*** Dataset excerpts ***

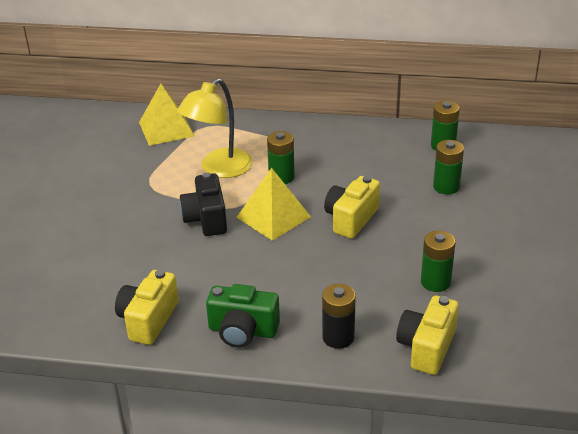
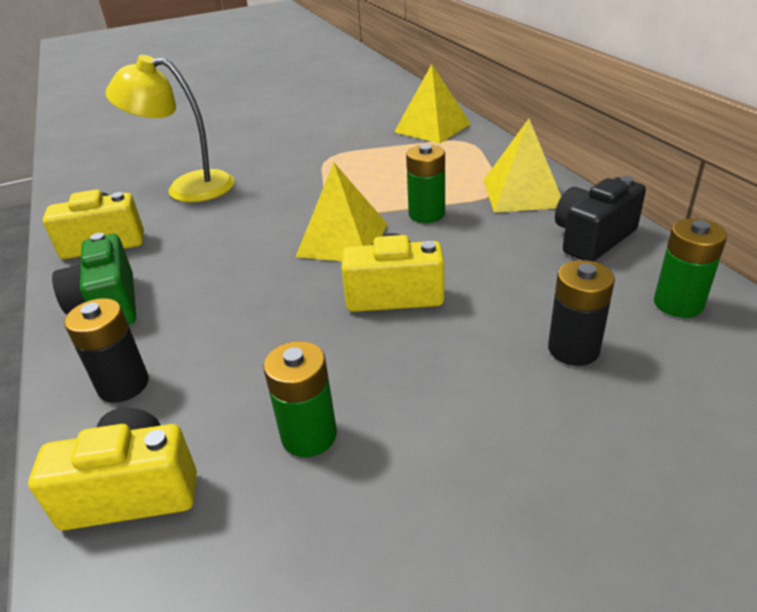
camera: 60 degrees right, 0 degrees up
(206, 219) = (300, 205): black camera -> black camera (592, 239)
(219, 169) = (397, 176): yellow lamp -> yellow lamp (187, 187)
(299, 137) = (522, 193): none -> yellow pyramid
(446, 187) = (573, 349): green battery -> black battery

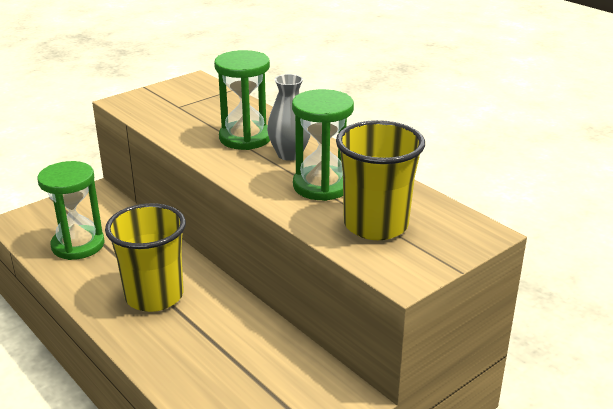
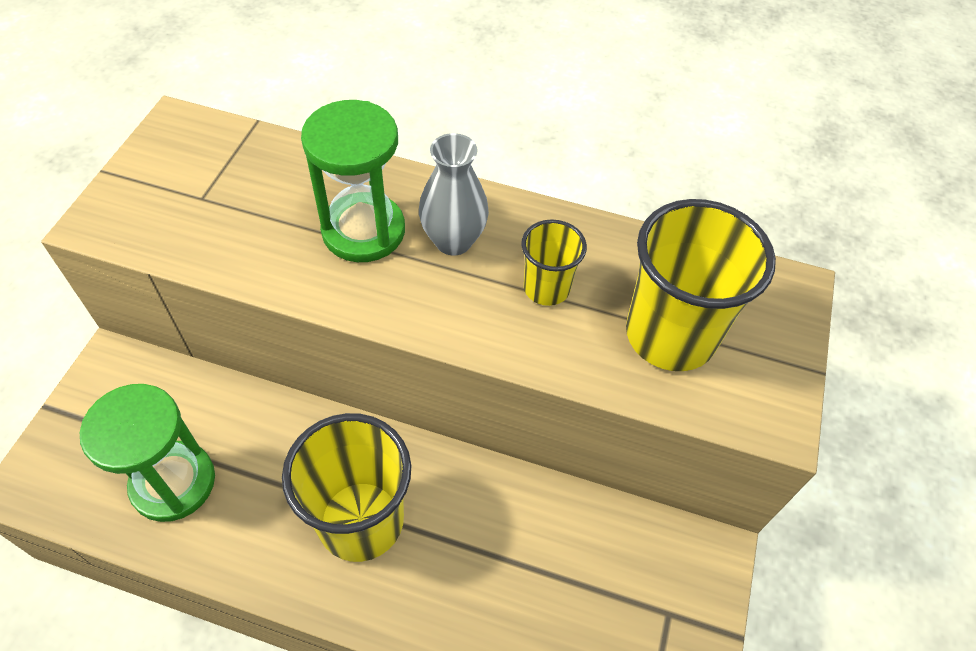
camera: 35 degrees left, 25 degrees up
(321, 186) = (546, 288): green hourglass -> yellow cup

***

_Aim of the exercise_:
Where an entry contains an image, drop the image and copy everything else word for word.

_Task result_:
camera: 60 degrees right, 0 degrees up
(206, 219) = (300, 205): black camera -> black camera (592, 239)
(219, 169) = (397, 176): yellow lamp -> yellow lamp (187, 187)
(299, 137) = (522, 193): none -> yellow pyramid
(446, 187) = (573, 349): green battery -> black battery

camera: 35 degrees left, 25 degrees up
(321, 186) = (546, 288): green hourglass -> yellow cup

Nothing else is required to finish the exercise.